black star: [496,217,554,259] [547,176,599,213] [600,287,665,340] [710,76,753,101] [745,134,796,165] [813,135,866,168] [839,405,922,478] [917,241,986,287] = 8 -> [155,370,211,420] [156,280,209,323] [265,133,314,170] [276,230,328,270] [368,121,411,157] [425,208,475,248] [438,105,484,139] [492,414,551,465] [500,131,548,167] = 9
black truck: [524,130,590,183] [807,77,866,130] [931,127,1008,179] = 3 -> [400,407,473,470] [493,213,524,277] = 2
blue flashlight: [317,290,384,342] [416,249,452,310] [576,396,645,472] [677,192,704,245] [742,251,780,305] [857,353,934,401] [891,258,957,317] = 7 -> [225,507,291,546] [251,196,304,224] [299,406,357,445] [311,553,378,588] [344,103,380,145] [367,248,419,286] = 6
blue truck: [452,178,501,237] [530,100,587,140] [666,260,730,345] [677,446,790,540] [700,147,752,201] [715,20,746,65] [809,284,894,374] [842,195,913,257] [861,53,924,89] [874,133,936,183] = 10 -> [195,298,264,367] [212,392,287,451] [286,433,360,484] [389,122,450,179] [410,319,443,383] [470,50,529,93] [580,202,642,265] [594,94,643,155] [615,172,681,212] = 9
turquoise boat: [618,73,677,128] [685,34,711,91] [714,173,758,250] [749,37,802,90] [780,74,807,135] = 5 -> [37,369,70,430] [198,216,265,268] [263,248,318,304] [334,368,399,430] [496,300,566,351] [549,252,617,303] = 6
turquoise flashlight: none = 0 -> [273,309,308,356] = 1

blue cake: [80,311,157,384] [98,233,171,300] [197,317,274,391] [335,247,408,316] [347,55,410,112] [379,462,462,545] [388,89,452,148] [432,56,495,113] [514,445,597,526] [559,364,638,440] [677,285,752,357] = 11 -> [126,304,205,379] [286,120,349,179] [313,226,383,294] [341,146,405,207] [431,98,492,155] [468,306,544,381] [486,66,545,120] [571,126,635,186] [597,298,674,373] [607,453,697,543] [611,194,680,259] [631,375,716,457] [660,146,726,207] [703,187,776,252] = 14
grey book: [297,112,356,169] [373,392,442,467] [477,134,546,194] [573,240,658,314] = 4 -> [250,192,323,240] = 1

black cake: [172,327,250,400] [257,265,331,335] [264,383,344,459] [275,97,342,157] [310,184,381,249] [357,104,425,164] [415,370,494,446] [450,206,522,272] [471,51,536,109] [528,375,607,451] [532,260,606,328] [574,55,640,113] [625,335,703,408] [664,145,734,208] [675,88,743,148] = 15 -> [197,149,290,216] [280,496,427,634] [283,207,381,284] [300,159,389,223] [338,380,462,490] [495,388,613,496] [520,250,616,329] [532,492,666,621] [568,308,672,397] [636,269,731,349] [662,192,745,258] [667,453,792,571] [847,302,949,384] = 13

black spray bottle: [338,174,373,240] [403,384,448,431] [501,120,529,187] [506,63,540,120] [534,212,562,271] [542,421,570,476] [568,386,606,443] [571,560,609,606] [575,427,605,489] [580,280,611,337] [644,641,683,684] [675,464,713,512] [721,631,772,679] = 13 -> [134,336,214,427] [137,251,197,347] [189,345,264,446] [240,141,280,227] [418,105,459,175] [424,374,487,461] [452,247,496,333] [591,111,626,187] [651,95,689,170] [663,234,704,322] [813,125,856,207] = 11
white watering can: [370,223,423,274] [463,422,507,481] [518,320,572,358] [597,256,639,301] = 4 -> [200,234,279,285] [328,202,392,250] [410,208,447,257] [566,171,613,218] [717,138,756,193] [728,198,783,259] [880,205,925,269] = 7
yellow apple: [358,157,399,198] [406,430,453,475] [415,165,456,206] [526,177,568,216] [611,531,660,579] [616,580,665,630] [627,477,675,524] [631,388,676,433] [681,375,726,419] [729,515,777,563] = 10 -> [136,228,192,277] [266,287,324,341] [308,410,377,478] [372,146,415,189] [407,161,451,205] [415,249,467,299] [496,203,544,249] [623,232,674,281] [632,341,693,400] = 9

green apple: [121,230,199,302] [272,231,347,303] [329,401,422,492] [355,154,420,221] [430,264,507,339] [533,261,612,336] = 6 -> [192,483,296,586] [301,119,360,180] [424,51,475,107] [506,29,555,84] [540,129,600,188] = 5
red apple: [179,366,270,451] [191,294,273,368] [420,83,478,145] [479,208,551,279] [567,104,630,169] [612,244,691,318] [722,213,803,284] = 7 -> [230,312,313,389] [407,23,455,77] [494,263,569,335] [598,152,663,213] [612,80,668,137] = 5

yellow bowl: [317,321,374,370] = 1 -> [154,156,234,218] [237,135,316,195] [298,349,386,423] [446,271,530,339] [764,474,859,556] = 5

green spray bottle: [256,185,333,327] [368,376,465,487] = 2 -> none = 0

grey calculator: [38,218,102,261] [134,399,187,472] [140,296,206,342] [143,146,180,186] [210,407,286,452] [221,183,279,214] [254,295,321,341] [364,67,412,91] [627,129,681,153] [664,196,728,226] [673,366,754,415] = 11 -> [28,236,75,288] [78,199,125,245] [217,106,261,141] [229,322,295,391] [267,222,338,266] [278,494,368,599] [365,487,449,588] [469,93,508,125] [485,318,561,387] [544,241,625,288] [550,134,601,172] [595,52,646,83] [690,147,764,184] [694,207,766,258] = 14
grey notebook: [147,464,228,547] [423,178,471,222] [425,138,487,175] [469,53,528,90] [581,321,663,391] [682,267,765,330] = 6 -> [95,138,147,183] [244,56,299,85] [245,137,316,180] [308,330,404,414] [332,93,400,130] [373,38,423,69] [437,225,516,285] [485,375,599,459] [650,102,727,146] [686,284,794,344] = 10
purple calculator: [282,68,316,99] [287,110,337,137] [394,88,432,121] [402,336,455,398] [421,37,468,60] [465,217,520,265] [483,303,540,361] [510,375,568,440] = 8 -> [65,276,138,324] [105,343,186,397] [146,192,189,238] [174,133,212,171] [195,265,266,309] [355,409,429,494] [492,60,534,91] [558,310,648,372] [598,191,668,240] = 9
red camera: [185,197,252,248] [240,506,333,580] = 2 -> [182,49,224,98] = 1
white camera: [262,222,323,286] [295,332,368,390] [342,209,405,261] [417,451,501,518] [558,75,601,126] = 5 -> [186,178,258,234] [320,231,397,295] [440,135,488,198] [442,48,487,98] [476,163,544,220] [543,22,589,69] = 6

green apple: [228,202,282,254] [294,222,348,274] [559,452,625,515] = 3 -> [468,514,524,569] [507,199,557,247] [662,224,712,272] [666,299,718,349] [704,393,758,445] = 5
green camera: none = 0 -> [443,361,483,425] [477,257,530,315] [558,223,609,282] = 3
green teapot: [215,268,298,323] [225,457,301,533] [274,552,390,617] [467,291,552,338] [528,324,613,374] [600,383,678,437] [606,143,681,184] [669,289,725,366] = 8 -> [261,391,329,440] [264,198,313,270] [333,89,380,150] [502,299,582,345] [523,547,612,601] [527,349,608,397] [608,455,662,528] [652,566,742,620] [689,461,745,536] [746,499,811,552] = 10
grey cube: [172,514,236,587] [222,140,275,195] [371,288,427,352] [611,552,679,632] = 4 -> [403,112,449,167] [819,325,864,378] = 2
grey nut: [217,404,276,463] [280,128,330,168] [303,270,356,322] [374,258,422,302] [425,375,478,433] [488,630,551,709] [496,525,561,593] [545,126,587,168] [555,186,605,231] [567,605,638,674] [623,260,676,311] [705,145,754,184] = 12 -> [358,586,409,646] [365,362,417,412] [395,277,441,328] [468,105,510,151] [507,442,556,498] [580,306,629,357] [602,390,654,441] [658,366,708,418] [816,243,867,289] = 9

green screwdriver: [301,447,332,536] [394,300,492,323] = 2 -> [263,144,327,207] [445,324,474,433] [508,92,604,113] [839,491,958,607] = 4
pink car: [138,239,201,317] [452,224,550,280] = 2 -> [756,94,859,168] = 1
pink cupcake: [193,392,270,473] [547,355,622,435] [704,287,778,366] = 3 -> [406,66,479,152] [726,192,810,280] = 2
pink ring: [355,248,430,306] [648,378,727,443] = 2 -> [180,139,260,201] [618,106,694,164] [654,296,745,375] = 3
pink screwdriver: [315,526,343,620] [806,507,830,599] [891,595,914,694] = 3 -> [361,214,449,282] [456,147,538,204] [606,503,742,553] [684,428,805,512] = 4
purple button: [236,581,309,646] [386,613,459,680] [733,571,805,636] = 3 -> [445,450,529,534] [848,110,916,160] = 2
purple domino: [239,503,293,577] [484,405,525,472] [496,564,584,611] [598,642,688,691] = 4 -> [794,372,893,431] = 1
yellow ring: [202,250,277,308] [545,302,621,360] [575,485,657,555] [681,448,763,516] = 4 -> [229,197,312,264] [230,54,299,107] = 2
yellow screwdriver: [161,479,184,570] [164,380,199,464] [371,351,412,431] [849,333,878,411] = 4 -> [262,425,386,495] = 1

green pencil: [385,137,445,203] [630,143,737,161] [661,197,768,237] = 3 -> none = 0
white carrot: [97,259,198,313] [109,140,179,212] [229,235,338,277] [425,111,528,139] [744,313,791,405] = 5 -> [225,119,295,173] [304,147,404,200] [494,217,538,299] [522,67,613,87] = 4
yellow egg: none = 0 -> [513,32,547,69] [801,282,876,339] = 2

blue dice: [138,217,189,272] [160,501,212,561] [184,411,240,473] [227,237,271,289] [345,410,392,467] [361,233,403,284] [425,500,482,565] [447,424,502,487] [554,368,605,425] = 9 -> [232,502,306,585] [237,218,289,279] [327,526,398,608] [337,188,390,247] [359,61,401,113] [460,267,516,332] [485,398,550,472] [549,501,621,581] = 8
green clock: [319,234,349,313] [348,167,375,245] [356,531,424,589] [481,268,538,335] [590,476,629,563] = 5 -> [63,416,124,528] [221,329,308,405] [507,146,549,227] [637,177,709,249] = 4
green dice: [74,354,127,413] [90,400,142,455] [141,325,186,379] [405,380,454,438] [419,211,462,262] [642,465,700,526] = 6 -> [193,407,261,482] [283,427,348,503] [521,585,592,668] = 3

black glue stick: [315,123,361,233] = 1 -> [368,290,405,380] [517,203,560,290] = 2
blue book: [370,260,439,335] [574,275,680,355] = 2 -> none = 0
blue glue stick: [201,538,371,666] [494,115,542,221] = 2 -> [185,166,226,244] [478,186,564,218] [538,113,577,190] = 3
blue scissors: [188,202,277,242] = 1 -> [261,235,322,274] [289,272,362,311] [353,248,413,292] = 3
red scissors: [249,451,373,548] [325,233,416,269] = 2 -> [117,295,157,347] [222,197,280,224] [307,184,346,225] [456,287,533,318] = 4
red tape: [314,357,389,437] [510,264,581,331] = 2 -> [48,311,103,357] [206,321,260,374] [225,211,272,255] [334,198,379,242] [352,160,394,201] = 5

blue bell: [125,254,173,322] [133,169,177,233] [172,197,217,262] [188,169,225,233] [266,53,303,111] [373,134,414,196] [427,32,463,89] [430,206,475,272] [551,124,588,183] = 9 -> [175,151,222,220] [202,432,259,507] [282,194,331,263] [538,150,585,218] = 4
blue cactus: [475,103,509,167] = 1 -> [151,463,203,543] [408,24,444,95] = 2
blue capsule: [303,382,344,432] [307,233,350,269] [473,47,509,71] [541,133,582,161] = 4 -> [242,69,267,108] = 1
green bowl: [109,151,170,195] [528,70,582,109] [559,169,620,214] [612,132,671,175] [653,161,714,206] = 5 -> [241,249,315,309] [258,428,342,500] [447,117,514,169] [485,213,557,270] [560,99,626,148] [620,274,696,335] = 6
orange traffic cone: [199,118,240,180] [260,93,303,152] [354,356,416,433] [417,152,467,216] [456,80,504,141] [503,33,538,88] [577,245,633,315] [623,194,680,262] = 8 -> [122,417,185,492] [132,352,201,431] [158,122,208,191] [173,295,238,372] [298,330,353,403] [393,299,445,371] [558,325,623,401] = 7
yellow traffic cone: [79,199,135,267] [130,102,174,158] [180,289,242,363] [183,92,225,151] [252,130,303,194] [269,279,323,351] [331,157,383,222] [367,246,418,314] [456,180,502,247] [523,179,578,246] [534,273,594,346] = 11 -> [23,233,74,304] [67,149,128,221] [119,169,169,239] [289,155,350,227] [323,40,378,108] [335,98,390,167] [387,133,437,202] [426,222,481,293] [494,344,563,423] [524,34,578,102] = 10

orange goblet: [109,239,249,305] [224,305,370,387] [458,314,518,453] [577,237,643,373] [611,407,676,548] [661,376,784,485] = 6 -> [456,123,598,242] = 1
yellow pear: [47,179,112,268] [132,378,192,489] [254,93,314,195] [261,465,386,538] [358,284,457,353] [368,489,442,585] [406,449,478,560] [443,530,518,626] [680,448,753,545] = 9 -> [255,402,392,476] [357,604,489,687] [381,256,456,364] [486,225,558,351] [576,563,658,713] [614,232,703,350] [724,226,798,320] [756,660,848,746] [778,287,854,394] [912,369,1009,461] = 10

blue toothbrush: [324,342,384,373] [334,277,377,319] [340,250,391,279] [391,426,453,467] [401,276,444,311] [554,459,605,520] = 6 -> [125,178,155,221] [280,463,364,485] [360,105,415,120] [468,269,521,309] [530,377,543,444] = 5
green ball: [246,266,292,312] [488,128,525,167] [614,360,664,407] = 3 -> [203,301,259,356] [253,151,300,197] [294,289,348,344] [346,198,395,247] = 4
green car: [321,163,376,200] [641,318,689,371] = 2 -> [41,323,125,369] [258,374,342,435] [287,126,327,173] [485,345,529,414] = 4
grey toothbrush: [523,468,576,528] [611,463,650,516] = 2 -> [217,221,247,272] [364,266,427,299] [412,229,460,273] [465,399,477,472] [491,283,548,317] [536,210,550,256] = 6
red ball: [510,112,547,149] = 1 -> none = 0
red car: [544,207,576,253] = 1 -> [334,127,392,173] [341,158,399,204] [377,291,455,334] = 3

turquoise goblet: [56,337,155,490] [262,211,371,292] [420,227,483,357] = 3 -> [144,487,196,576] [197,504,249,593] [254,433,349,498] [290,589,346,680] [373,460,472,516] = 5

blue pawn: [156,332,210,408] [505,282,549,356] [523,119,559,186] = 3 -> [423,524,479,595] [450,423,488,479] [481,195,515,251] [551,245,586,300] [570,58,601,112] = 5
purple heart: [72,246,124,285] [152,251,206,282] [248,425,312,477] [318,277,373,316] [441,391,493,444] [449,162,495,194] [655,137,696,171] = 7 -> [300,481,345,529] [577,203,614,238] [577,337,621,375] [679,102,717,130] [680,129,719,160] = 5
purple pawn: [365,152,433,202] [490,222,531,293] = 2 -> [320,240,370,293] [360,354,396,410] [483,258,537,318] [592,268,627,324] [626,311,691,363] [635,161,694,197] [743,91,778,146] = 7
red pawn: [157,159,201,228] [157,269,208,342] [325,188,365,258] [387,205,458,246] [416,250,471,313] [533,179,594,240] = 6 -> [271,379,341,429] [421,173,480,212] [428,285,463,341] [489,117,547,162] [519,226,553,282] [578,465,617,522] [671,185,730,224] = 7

- - - - -

* [Problem]: Please state the number of lines in the listing that include the word "stick", with no other words.

* [Task solution]: 2